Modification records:

* * * * *

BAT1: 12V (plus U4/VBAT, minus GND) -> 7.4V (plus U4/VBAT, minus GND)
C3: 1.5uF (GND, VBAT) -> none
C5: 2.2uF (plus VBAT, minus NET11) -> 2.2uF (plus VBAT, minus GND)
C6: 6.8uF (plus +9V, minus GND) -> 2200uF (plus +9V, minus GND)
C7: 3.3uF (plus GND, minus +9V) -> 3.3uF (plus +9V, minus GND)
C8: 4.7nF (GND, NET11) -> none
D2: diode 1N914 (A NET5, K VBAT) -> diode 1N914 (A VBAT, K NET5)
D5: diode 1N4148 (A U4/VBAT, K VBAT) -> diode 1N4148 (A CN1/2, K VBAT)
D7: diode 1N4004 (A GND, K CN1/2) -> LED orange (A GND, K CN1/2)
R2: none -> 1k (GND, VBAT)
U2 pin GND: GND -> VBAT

* * * * *

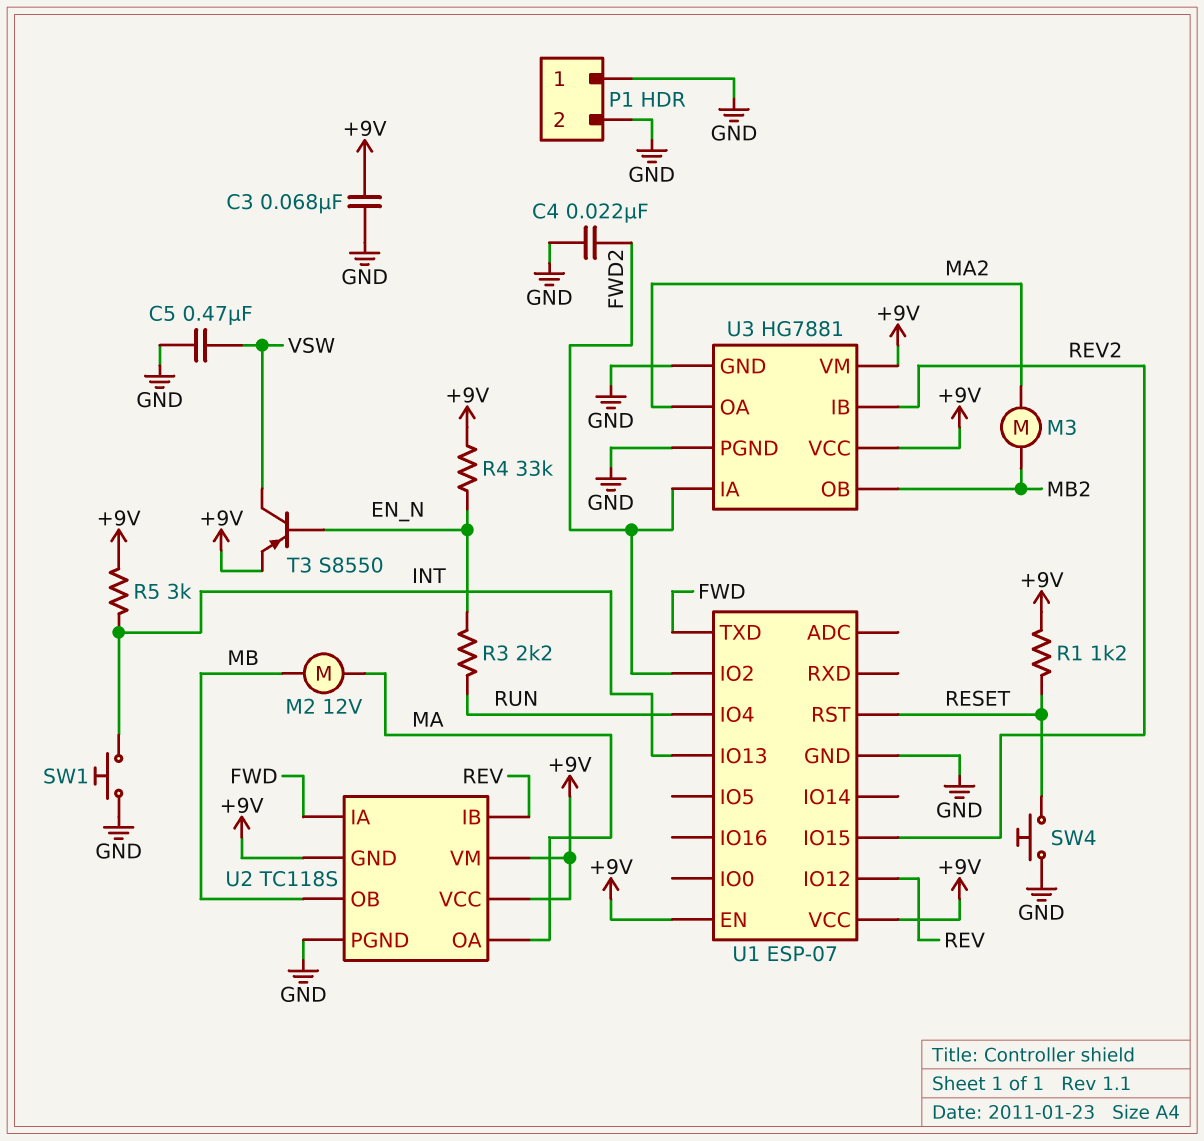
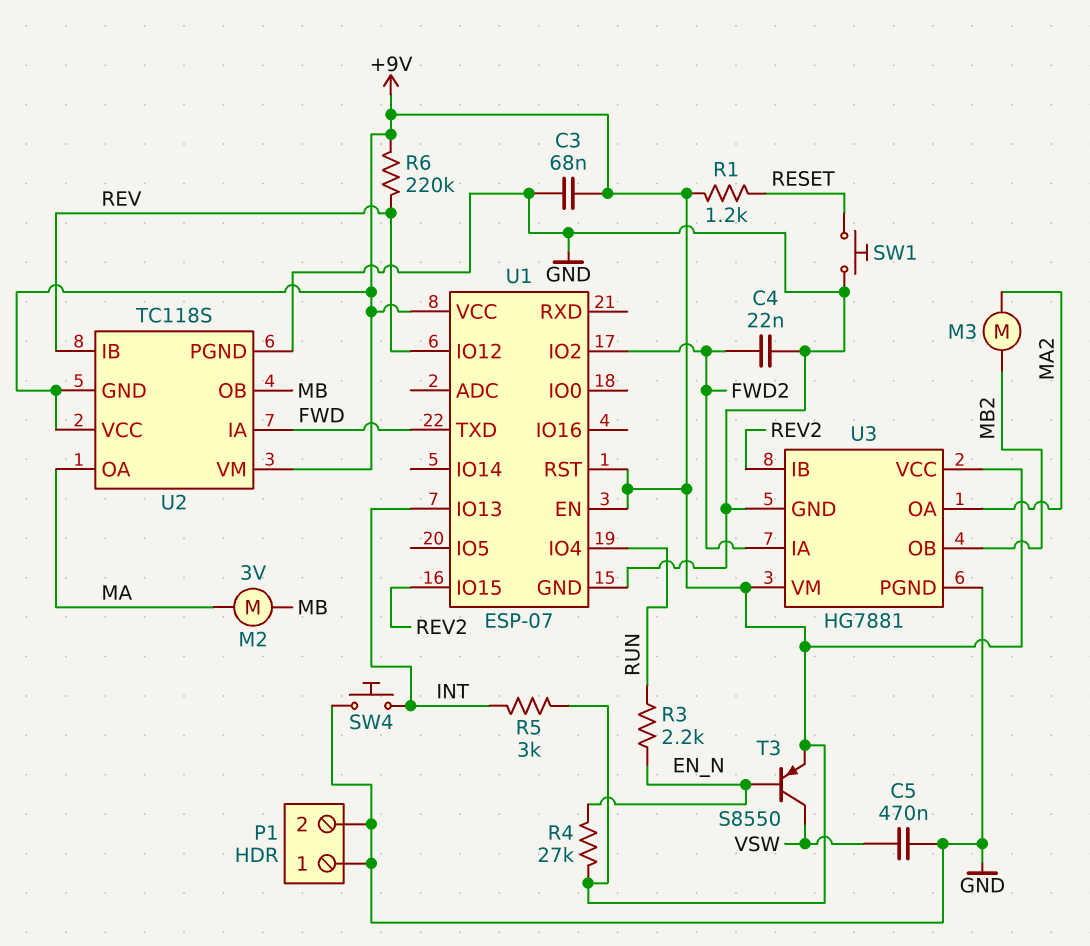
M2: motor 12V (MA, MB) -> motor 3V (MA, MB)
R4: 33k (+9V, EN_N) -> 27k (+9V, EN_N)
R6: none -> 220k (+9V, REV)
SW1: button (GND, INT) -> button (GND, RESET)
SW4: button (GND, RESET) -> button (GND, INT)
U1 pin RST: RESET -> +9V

* * * * *

▸ **Assignment**: Reproduce every line in the data that has the word "minus" in it.

▸ **Answer**:
BAT1: 12V (plus U4/VBAT, minus GND) -> 7.4V (plus U4/VBAT, minus GND)
C5: 2.2uF (plus VBAT, minus NET11) -> 2.2uF (plus VBAT, minus GND)
C6: 6.8uF (plus +9V, minus GND) -> 2200uF (plus +9V, minus GND)
C7: 3.3uF (plus GND, minus +9V) -> 3.3uF (plus +9V, minus GND)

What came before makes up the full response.